* _DATA FOR PROCESSING_:

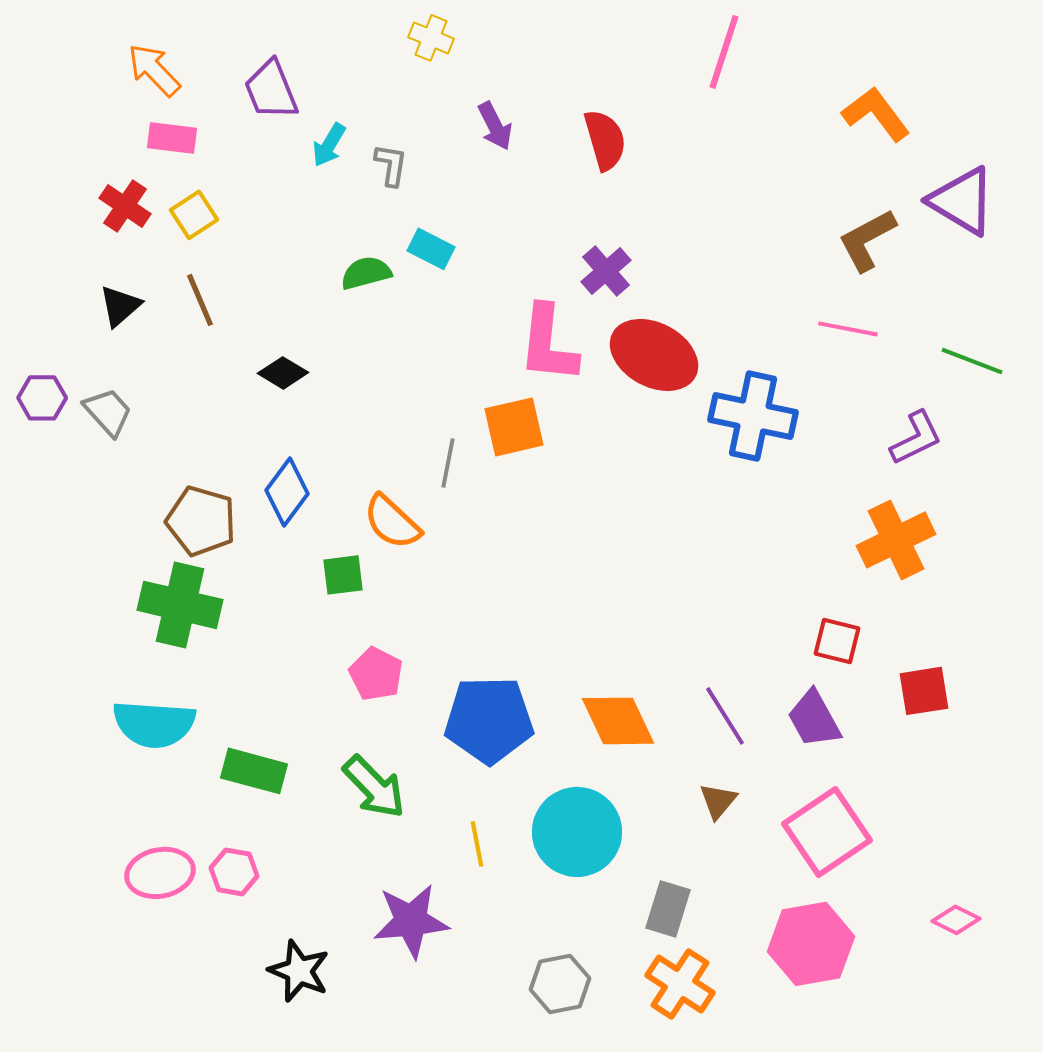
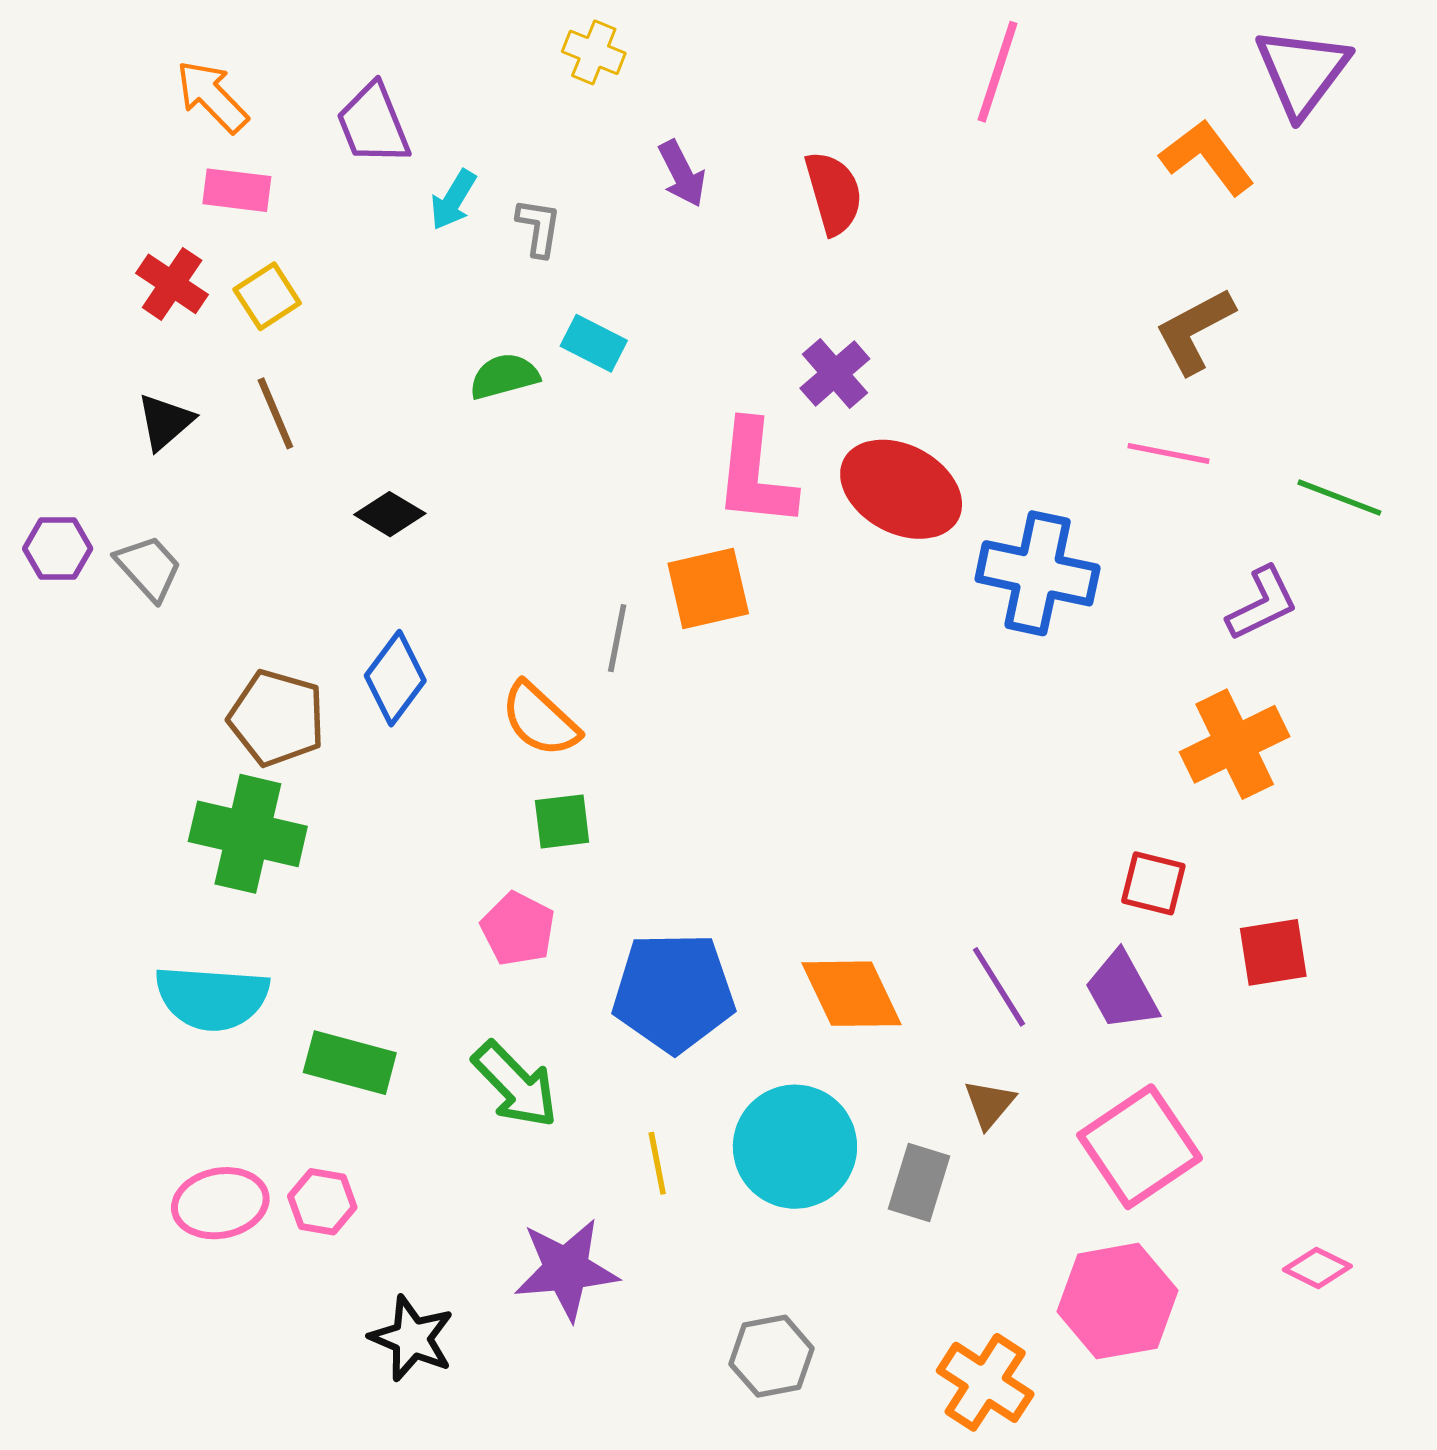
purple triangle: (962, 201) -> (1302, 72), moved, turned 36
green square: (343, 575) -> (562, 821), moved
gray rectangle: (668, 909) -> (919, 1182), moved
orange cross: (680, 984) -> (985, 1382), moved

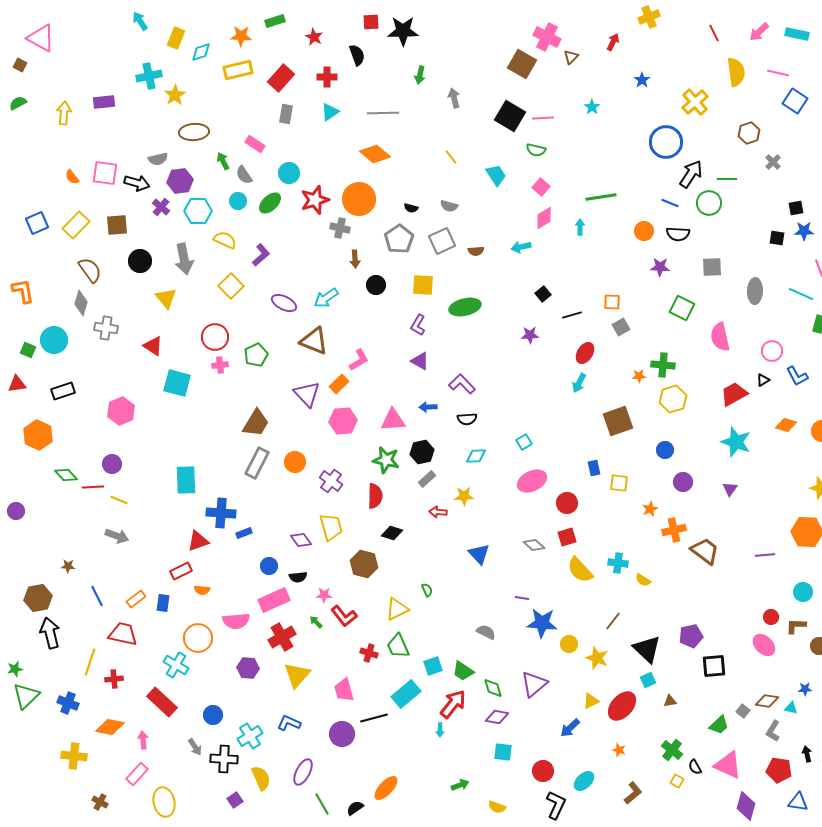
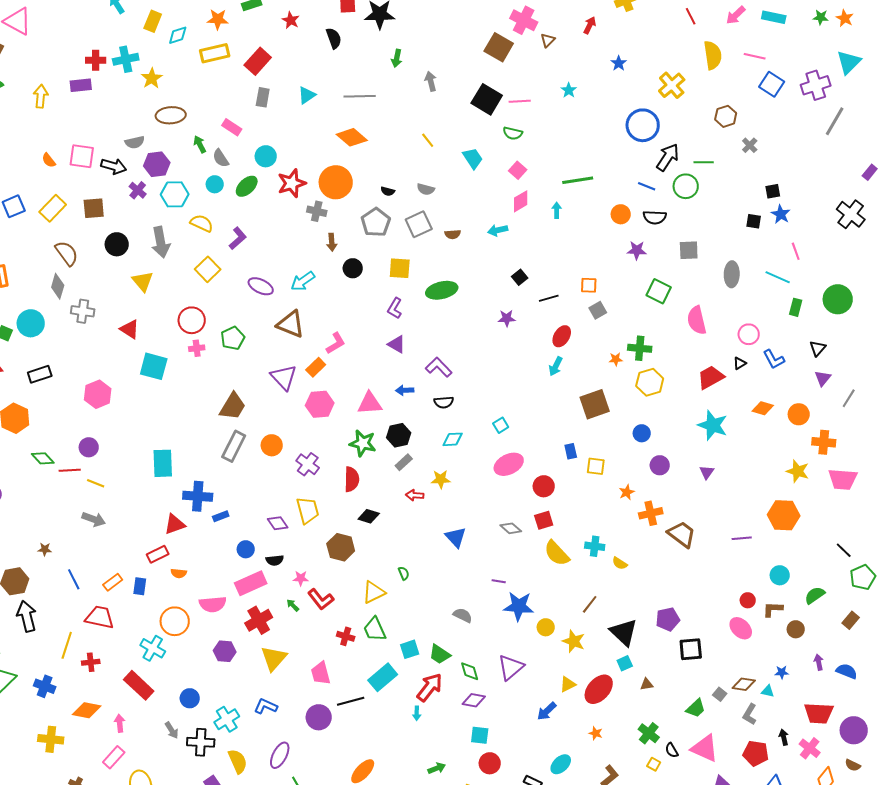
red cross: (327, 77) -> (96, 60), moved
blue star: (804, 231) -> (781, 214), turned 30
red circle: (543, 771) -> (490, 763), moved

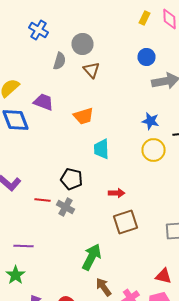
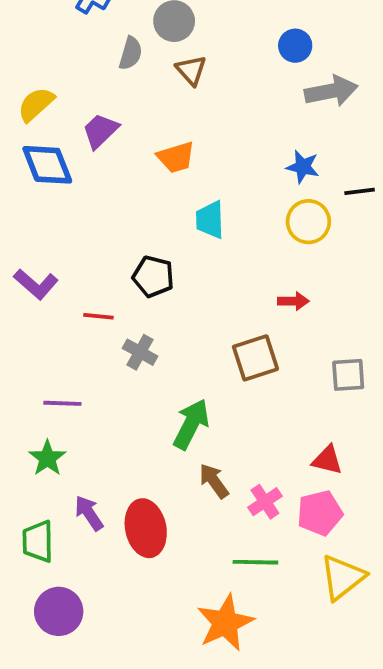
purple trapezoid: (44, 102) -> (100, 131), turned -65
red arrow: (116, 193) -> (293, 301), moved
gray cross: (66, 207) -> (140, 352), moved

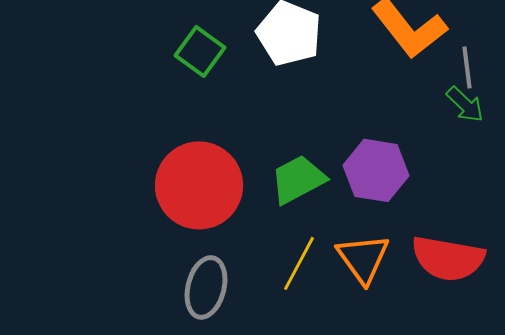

* _DIRECTIONS_: Copy out, without any pictures, the lines of the records above from the one containing "gray rectangle: (668, 909)" through the final line, both ends included.

* _RESULT OF THIS EXERCISE_:
gray rectangle: (668, 909) -> (919, 1182), moved
orange cross: (680, 984) -> (985, 1382), moved

red cross: (327, 77) -> (96, 60), moved
blue star: (804, 231) -> (781, 214), turned 30
red circle: (543, 771) -> (490, 763), moved

purple trapezoid: (44, 102) -> (100, 131), turned -65
red arrow: (116, 193) -> (293, 301), moved
gray cross: (66, 207) -> (140, 352), moved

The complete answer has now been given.